# PROVIDED MATERIAL
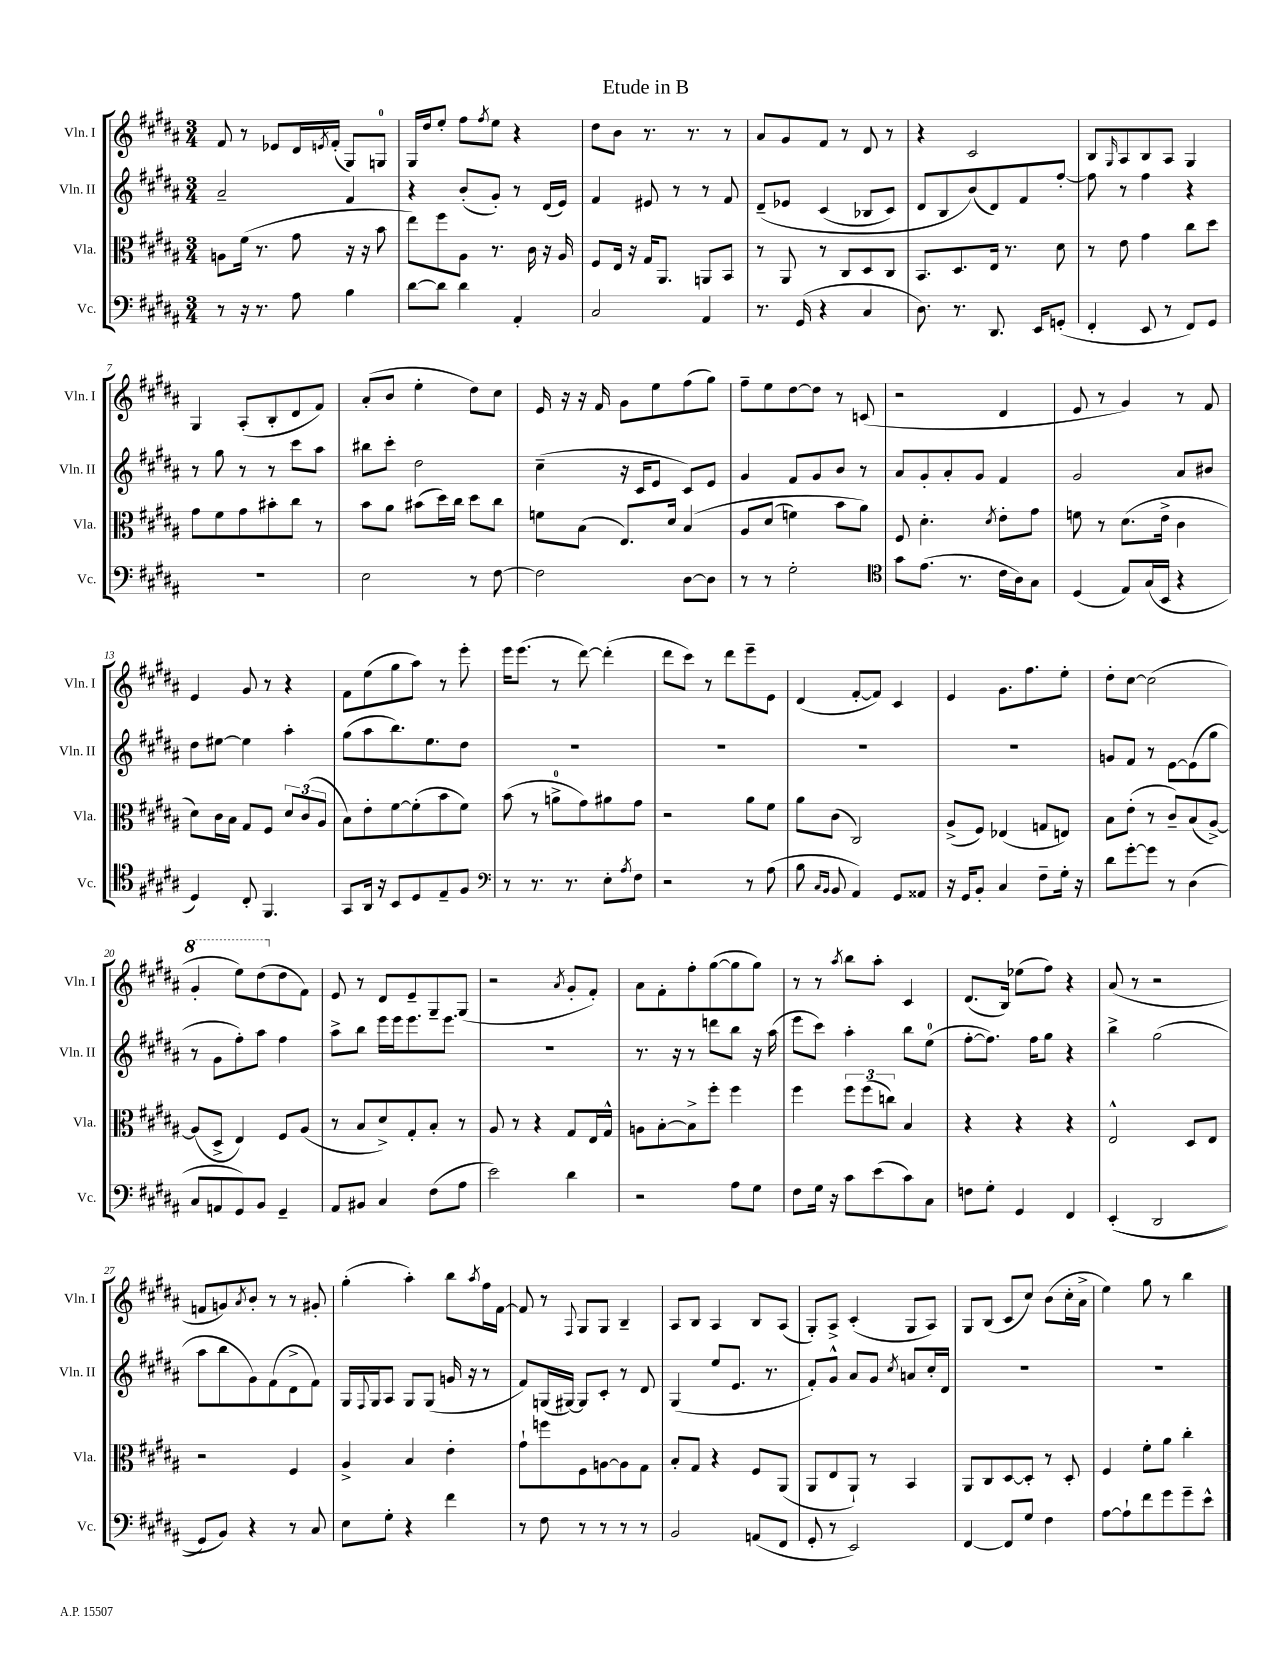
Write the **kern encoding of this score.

**kern	**kern	**kern	**kern
*staff4	*staff3	*staff2	*staff1
*clefF4	*clefC3	*clefG2	*clefG2
*k[f#c#g#d#a#]	*k[f#c#g#d#a#]	*k[f#c#g#d#a#]	*k[f#c#g#d#a#]
*M3/4	*M3/4	*M3/4	*M3/4
8r	8A\L	2a#~/	8f#/
16r	(16f#\Jk	.	8r
8.r	8.r	.	.
.	.	.	8e-/L
8A#\	8g#\	.	16d#/L
.	.	.	8qe/
.	.	.	(16f#'/JJ
4B\	16r	4f#/	8G#/L)
.	16r	.	.
.	8b\	.	8G/J
=	=	=	=
[8d#\L	8ee\L)	4r	16G#/LL
.	.	.	16dd#/J
8d#\]J	8ff#\	.	8ee'/J
4d#\	8A#\J	(8b'/L	8ff#\L
.	.	.	8qff#/
.	8.r	8g#'/J)	8ee\J
4AA#'/	.	8r	4r
.	16c#\	.	.
.	16r	(16d#/LL	.
.	16A#/	16e/JJ)	.
=	=	=	=
2C#/	8F#/L	4f#/	8dd#\L
.	16E/Jk	.	8b\J
.	16r	.	.
.	16G#/LK	8e#/	8.r
.	8.AA#/J	.	.
.	.	8r	.
.	.	.	8.r
4AA#/	8AA/L	8r	.
.	8BB/J	8f#/	8r
=	=	=	=
8.r	8r	&(8d#~/L	8a#/L
.	8AA#/	8e-/J	8g#/
(16GG#/	.	.	.
4r	8r	(4c#/	8f#/J
.	8C#/L	.	8r
4C#/	8D#/	8B-/L	8d#/
.	8C#/J	8c#/J)	8r
=	=	=	=
8.D#\)	8.BB/L	8d#/L	4r
.	.	8B/	.
8.r	8.D#/	.	.
.	.	(8b/&)	2c#/
8.DD#/	16E/Jk	8d#/)	.
.	8.r	.	.
.	.	8f#/	.
16EE/LK	.	.	.
(8GG'/J	8d#\	[8ff#'/J	.
=	=	=	=
4FF#'/	8r	8ff#\]	8B/L
.	.	.	16qqG#/
.	8e\	8r	8A#/
8EE/	4g#\	4ff#\	8B/
8r	.	.	8A#/J
8FF#/L)	8cc#\L	4r	4G#/
8GG#/J	8dd#\J	.	.
=	=	=	=
2.r	8g#\L	8r	4G#/
.	8f#\	8gg#\	.
.	8g#\	8r	(8A#'/L
.	8b#'\	8r	8B'/
.	8cc#\J	8ccc#\L	8d#/
.	8r	8aa#\J	8f#/J)
=	=	=	=
2E\	8b\L	8bb#\L	(8a#'/L
.	8a#\J	8ccc#'\J	8b/J
.	(8b#\L	2dd#\	4ee'\
.	16dd#\L)	.	.
.	16cc#\JJ	.	.
8r	8dd#\L	.	8dd#\L)
[8F#\	8cc#\J	.	8cc#\J
=	=	=	=
2F#\]	8f\L	(4cc#~\	16e/
.	.	.	16r
.	(8B\J	.	16r
.	.	.	16f#/
.	8.E/L)	16r	8g#\L
.	.	16c#/LK	.
.	.	8e/J	8ee\
.	16d#/Jk	.	.
[8D#\L	&(4B/	8c#/L)	(8ff#\
8D#\]J	.	8e/J	8gg#\J)
=	=	=	=
8r	8A#/L	4g#/	8ff#~\L
8r	(8d#/J	.	8ee\
2G#'\	4f\)	8f#/L	[8dd#\
.	.	8g#/	8dd#\]J
.	8b\L	8b/J	8r
.	8a#\J&)	8r	(8c/
=	=	=	=
*clefC4	*	*	*
8g#\L	8F#/	8a#/L	2r
(8.e\J	4.d#'\	8g#'/	.
.	.	8a#'/	.
8.r	.	.	.
.	.	8g#/J	.
.	8qd#/	.	.
16c#\LL	8e'\L	4f#/	4d#/
16A#\J)	.	.	.
8G#\J	8g#\J	.	.
=	=	=	=
(4D#/	8f\	2g#/	8e/
.	8r	.	8r
8E/L)	(8.d#\L	.	4g#/)
(16G#/L	.	.	.
16BB/JJ	16e^\Jk	.	.
4r	4c#\	8a#/L	8r
.	.	8b#/J	8f#/
=	=	=	=
4D#/)	8d#\L)	8dd#\L	4e/
.	16c#\L	[8ee#\J	.
.	16B\JJ	.	.
8C#'/	8G#/L	4ee#\]	8g#/
4.FF#/	8F#/J	.	8r
.	12d#/L	4aa#'\	4r
.	(12c#/	.	.
.	12A#/J	.	.
=	=	=	=
8GG#/L	8B\L)	(8gg#\L	8f#\L
16AA#/Jk	8e'\	8aa#\	(8ee\
16r	.	.	.
8BB/L	[8f#\	8.bb\)	8gg#\
8D#/	(8f#'\]	.	8aa#\J)
.	.	8.ee\	.
8E~/	8b\	.	8r
8F#/J	8f#\J)	8dd#\J	8eee'\
=	=	=	=
*clefF4	*	*	*
8r	(8b\	2.r	16eee\LK
.	.	.	(8.eee\J
8.r	8r	.	.
.	8a^\L	.	8r
8.r	.	.	.
.	8g#\)	.	[8ddd#\)
8E'\L	8a#\	.	(4ddd#'\]
8qA#/	.	.	.
8F#\J	8g#\J	.	.
=	=	=	=
2r	2r	2.r	8ddd#\L
.	.	.	8ccc#\J)
.	.	.	8r
.	.	.	8ddd#\L
8r	8a#\L	.	8eee~\
(8A#\	8f#\J	.	8e\J
=	=	=	=
8B\	8a#\L	2.r	(4d#/
16qqC#/LL	.	.	.
16qqBB/JJ	.	.	.
8BB/	(8c#\J	.	.
4AA#/)	2C#/)	.	[8f#'/L
.	.	.	8f#/]J)
8GG#/L	.	.	4c#/
8AA##/J	.	.	.
=	=	=	=
16r	(8A#^/L	2.r	4e/
16GG#/LK	.	.	.
8BB'/J	8F#/J)	.	.
4C#/	(4E-/	.	8.g#\L
.	.	.	8.ff#\
8F#~\L	8G/L	.	.
16G#'\Jk	8E/J)	.	8ee'\J
16r	.	.	.
=	=	=	=
8d#\L	8B\L	8g/L	8dd#'\L
[8g#'\	(8e'\J	8f#/J	[8cc#\J
8g#\]J	8r	8r	(2cc#\]
8r	8c#~/L)	[8e\L	.
(4D#\	(8B/	(8e\]	.
.	[8A#^/J)	8gg#\J	.
=	=	=	=
8C#/L	(8A#/]L	8r	4gg#'/
8AA/	8D#^/J	8g#\L	.
8GG#/)	4E/)	8ff#'\)	8eee\L)
8BB/J	.	8aa#\J	(8ddd#\
4GG#~/	8F#/L	4ff#\	8dd#\
.	(8A#/J	.	8f#\J)
=	=	=	=
8AA#/L	8r	8aa#^\L	8e/
8BB#/J	8B/L	8bb\J	8r
4C#/	8d#^/)	16eee\LL	8d#/L
.	.	16eee\J	.
.	8G#'/	8.eee\	8e~/
(8F#\L	8B'/J	.	8G#~/
.	.	8.eee\J	.
8A#\J	8r	.	(8G#/J
=	=	=	=
2e\)	8A#/	2.r	2r
.	8r	.	.
.	4r	.	.
.	.	.	8qa#/
4d#\	8G#/L	.	8g#'/L
.	16E/L	.	8f#'/J)
.	16G#^^/JJ	.	.
=	=	=	=
2r	8A\L	8.r	8a#\L
.	[8B'\	.	8f#'\
.	.	16r	.
.	8B^\]	8r	8ff#'\
.	8ff#'\J	8ddd\L	([8gg#\
8A#\L	4ff#\	8bb\J	8gg#\]
8G#\J	.	16r	8gg#\J)
.	.	(16aa#\	.
=	=	=	=
8F#\L	4ff#\	8eee\L	8r
16G#\Jk	.	8ccc#\J)	8r
16r	.	.	.
.	.	.	8qaa#/
8c#\L	12ff#\L	4aa#'\	8bb\L
.	(12ff#\	.	.
(8e\	.	.	8aa#'\J
.	12cc\J)	.	.
8c#\)	4B/	8bb\L	4c#/
8C#\J	.	(8ee\J	.
=	=	=	=
8F\L	4r	[8ff#'\L	(8.d#/L
8G#'\J	.	8.ff#\]J)	.
.	.	.	16B/Jk)
4GG#/	4r	.	(8ee-\L
.	.	16ff#\LK	.
.	.	8gg#\J	8ff#\J)
4FF#/	4r	4r	4r
=	=	=	=
&((4EE'/	2E^^/	4bb^\	(8a#/
.	.	.	8r
2DD#/	.	(2gg#\	2r
.	8D#/L	.	.
.	8E/J	.	.
=	=	=	=
8GG#/L)	2r	8aa#\L	8f/L
8BB/J&)	.	8bb\	8g/)
.	.	.	8qa#/
4r	.	8g#\)	8b'/J
.	.	(8f#\	8r
8r	4F#/	8d#^\	8r
8C#/	.	8f#\J)	8g#'/
=	=	=	=
8E\L	4A#^/	16G#/LL	(4gg#'\
.	.	8qqF#/	.
.	.	16G#/J	.
8G#'\J	.	8A#/J	.
4r	4B/	8G#/L	4aa#'\)
.	.	(8G#/J	.
4f#\	4e'\	16g/	8bb\L
.	.	16r	.
.	.	.	8qaa#/
.	.	8r	16ff#\L
.	.	.	[16f#\JJ
=	=	=	=
8r	8g#`\L	8f#/L)	8f#/]
8F#\	8ff\	(16G/L	8r
.	.	[16G#/JJ)	.
.	.	.	8qqF#/
8r	8F#\	8G#/]L	8G#/L
8r	[8A\	8c#'/J	8G#/J
8r	8A\]	8r	4B~/
8r	8G#\J	8d#/	.
=	=	=	=
2BB/	8B'/L	(4G#/	8A#/L
.	8G#/J	.	8B/J
.	4r	8ee/L	4A#/
.	.	8.e/J	.
(8AA/L	8F#/L	.	8B/L
.	.	8.r	.
8FF#/J	(8AA#/J	.	(8A#/J
=	=	=	=
8GG#'/	8AA#/L	8f#'/L)	8G#'/L)
8r	8E/	8g#^^/J	8A#^/J
2EE/)	8AA#`/J)	8a#/L	(4c#'/
.	8r	8g#/J	.
.	.	8qcc#/	.
.	4BB/	8a/L	8G#/L
.	.	16cc#'/L	8A#/J)
.	.	16d#/JJ	.
=	=	=	=
[4FF#/	8AA#/L	2.r	8G#/L
.	8C#/	.	(8B/J
8FF#/]L	[8D#/	.	8c#/L
8G#/J	8D#'/]J	.	8cc#/J)
4F#\	8r	.	(8b\L
.	8D#'/	.	16cc#'\L
.	.	.	16a#^\JJ
=	=	=	=
[8A#\L	4F#/	2.r	4ee\)
8A#`\]	.	.	.
8f#\	8f#'\L	.	8gg#\
8g#\	8a#\J	.	8r
8g#~\	4cc#'\	.	4bb\
8e^^\J	.	.	.
==	==	==	==
*-	*-	*-	*-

# AIM
From the listing above, pull out every line that contains the string "kern" and copy those lines. Uppercase and lowercase letters count as different.

# REPLY
Write the **kern encoding of this score.
**kern	**kern	**kern	**kern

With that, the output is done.